*ABOUT THIS TASK*
Give back each record precisely, pictures excluded.

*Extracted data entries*
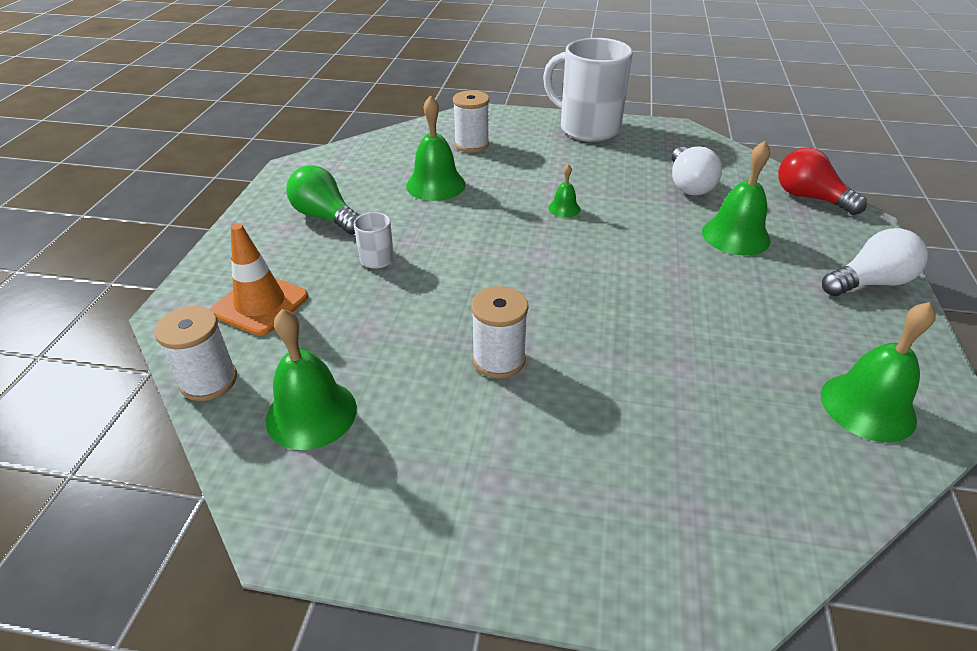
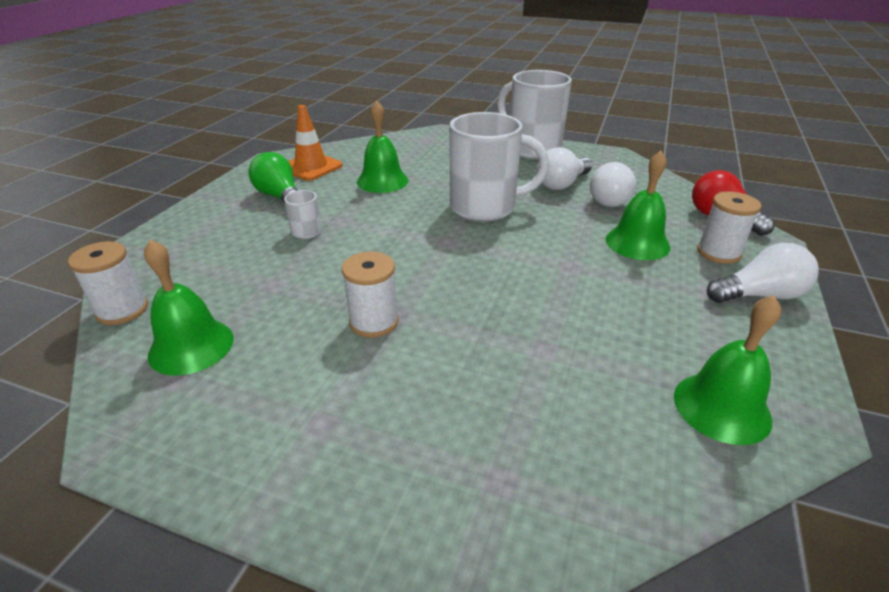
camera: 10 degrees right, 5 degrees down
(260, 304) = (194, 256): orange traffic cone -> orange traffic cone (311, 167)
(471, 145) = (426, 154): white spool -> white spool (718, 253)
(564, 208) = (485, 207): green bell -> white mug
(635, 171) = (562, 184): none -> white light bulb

*RESULT OF THE EXERCISE*
camera: 10 degrees right, 5 degrees down
(260, 304) = (194, 256): orange traffic cone -> orange traffic cone (311, 167)
(471, 145) = (426, 154): white spool -> white spool (718, 253)
(564, 208) = (485, 207): green bell -> white mug
(635, 171) = (562, 184): none -> white light bulb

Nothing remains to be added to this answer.